- **Exercise prompt**
Gather every line of the data that contains the string "center". Case counts.

- **Entries provided**
§
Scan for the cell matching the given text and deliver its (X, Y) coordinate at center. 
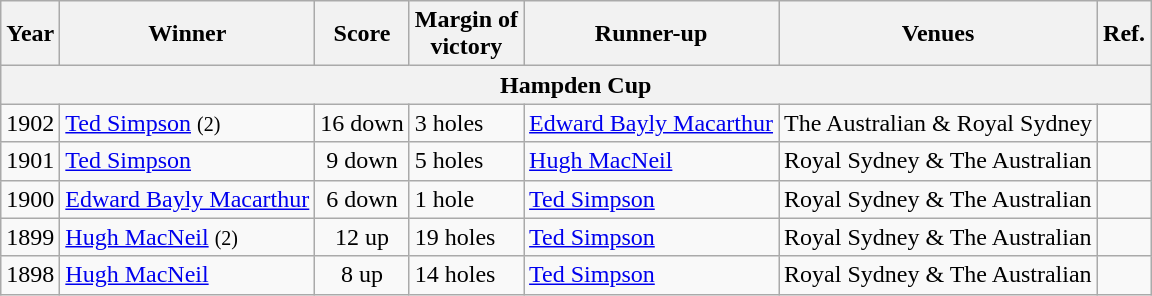
3 holes (466, 123)
1898 (30, 275)
1 hole (466, 199)
Ref. (1124, 34)
Winner (188, 34)
Runner-up (652, 34)
8 up (362, 275)
Venues (938, 34)
9 down (362, 161)
Year (30, 34)
1901 (30, 161)
Hampden Cup (576, 85)
Score (362, 34)
5 holes (466, 161)
16 down (362, 123)
The Australian & Royal Sydney (938, 123)
Hugh MacNeil (2) (188, 237)
Margin ofvictory (466, 34)
6 down (362, 199)
1899 (30, 237)
14 holes (466, 275)
Ted Simpson (2) (188, 123)
19 holes (466, 237)
1902 (30, 123)
1900 (30, 199)
12 up (362, 237)
Search for the cell housing the specified text and yield its [x, y] center coordinate. 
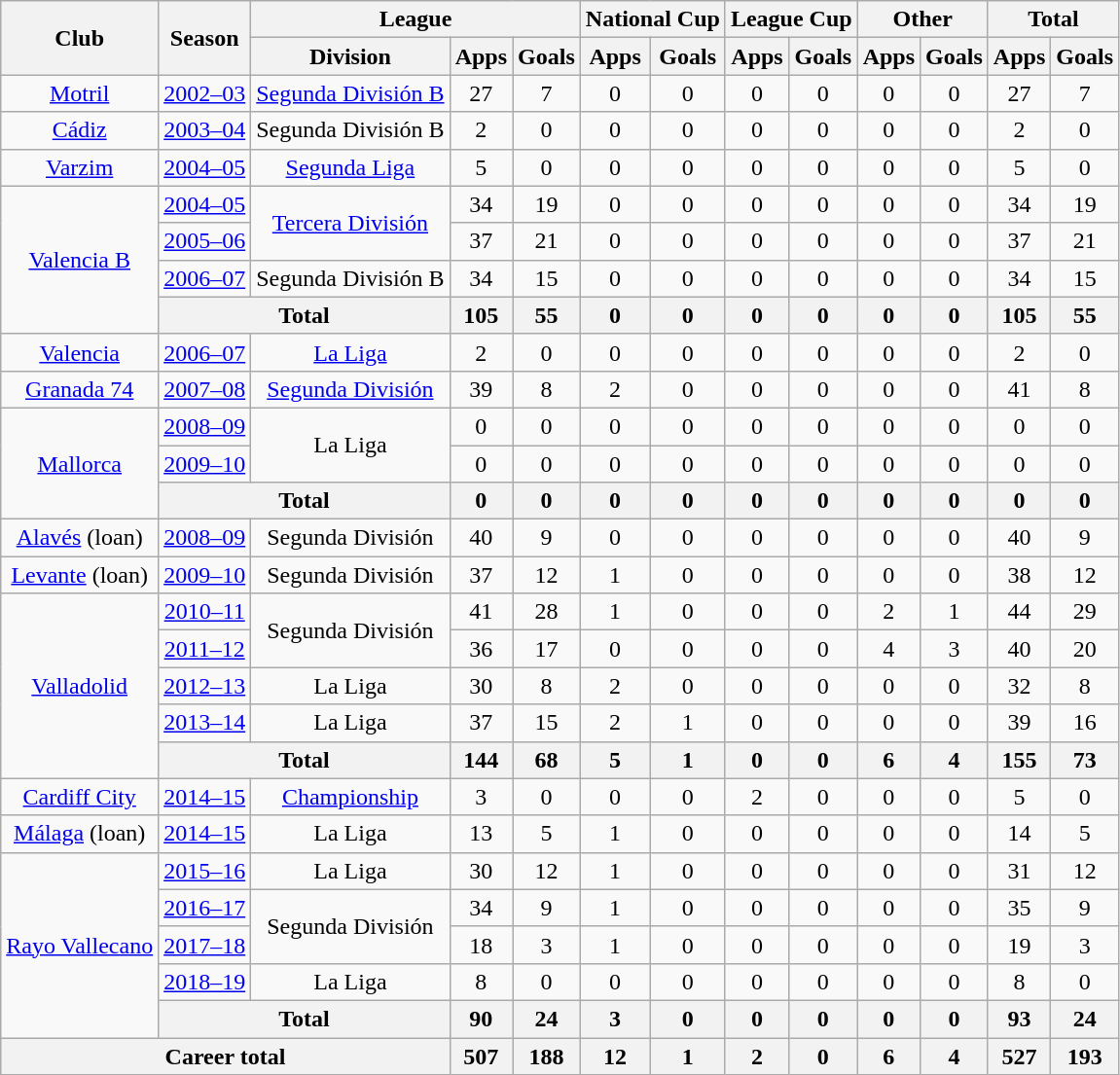
527 [1019, 1056]
31 [1019, 871]
Valladolid [80, 686]
507 [481, 1056]
2010–11 [204, 612]
29 [1085, 612]
2016–17 [204, 908]
Granada 74 [80, 389]
193 [1085, 1056]
Career total [226, 1056]
144 [481, 760]
Valencia [80, 352]
16 [1085, 723]
14 [1019, 834]
93 [1019, 1019]
155 [1019, 760]
Segunda Liga [350, 167]
Championship [350, 797]
2003–04 [204, 130]
Division [350, 56]
28 [547, 612]
13 [481, 834]
36 [481, 649]
Levante (loan) [80, 575]
Valencia B [80, 260]
2007–08 [204, 389]
League [416, 19]
18 [481, 945]
68 [547, 760]
Cádiz [80, 130]
2002–03 [204, 93]
Season [204, 38]
2011–12 [204, 649]
2015–16 [204, 871]
73 [1085, 760]
Varzim [80, 167]
Rayo Vallecano [80, 945]
National Cup [652, 19]
38 [1019, 575]
Tercera División [350, 223]
188 [547, 1056]
17 [547, 649]
Mallorca [80, 463]
32 [1019, 686]
League Cup [791, 19]
20 [1085, 649]
Cardiff City [80, 797]
2013–14 [204, 723]
Motril [80, 93]
2017–18 [204, 945]
2018–19 [204, 982]
2005–06 [204, 241]
Other [922, 19]
Alavés (loan) [80, 538]
Club [80, 38]
90 [481, 1019]
Málaga (loan) [80, 834]
35 [1019, 908]
2012–13 [204, 686]
44 [1019, 612]
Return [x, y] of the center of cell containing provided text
§
- **Response to the exercise**
Scan for the cell matching the given text and deliver its (X, Y) coordinate at center. 
Search for the cell housing the specified text and yield its [x, y] center coordinate. 
Return [x, y] of the center of cell containing provided text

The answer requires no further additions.